+++ Material provided +++

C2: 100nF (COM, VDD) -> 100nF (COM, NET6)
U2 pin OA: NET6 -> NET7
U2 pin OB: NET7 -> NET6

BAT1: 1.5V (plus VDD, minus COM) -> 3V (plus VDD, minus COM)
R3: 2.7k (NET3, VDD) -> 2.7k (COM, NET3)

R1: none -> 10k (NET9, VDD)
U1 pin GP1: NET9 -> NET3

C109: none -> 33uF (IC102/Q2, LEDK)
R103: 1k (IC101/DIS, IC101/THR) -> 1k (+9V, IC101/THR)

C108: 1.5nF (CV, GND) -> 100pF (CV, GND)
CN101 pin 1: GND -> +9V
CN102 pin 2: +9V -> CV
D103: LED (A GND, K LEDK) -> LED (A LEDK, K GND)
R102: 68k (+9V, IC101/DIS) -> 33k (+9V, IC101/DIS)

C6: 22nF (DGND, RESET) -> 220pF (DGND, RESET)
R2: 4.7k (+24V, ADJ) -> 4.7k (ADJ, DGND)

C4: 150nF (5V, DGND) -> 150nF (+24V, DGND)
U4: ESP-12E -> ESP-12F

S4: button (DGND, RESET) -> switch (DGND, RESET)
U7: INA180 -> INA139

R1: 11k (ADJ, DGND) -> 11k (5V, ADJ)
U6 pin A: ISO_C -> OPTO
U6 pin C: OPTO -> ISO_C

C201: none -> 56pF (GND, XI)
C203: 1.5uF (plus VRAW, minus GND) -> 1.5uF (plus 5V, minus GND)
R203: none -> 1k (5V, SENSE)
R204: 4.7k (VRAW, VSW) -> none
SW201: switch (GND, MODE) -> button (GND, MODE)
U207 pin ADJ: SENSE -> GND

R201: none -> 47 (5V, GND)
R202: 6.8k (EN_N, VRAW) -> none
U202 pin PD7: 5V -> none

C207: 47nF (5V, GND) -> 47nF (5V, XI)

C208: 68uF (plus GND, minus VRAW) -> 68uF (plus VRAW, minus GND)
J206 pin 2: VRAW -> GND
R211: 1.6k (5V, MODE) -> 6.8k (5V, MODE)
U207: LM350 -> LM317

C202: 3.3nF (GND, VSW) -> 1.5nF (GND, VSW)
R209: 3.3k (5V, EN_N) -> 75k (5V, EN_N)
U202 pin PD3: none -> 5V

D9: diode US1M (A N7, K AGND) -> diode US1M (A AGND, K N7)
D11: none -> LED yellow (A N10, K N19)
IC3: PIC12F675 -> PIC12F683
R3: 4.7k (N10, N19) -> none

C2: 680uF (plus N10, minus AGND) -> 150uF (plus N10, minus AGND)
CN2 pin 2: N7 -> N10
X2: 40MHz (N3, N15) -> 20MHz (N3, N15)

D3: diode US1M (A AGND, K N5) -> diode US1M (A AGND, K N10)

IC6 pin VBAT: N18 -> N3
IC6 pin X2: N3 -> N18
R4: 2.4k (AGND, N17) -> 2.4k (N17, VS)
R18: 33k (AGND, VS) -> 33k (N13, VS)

+++

**What is needed:**
Search the entries for the word "plus" and show every line that has it.

**Output:**
BAT1: 1.5V (plus VDD, minus COM) -> 3V (plus VDD, minus COM)
C203: 1.5uF (plus VRAW, minus GND) -> 1.5uF (plus 5V, minus GND)
C208: 68uF (plus GND, minus VRAW) -> 68uF (plus VRAW, minus GND)
C2: 680uF (plus N10, minus AGND) -> 150uF (plus N10, minus AGND)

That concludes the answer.